*Data shown*

Content starts

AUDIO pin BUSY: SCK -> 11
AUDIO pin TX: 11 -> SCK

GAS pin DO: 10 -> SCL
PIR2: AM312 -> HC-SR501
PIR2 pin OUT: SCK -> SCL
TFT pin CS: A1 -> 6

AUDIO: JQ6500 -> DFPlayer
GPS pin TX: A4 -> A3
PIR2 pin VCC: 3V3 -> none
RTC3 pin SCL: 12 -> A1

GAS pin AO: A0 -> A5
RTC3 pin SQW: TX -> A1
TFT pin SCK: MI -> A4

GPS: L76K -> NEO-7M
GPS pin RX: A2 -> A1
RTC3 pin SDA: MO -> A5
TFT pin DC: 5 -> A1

Content ends

Take the data above and reproduce it exactly.

AUDIO pin BUSY: SCK -> 11
AUDIO pin TX: 11 -> SCK

GAS pin DO: 10 -> SCL
PIR2: AM312 -> HC-SR501
PIR2 pin OUT: SCK -> SCL
TFT pin CS: A1 -> 6

AUDIO: JQ6500 -> DFPlayer
GPS pin TX: A4 -> A3
PIR2 pin VCC: 3V3 -> none
RTC3 pin SCL: 12 -> A1

GAS pin AO: A0 -> A5
RTC3 pin SQW: TX -> A1
TFT pin SCK: MI -> A4

GPS: L76K -> NEO-7M
GPS pin RX: A2 -> A1
RTC3 pin SDA: MO -> A5
TFT pin DC: 5 -> A1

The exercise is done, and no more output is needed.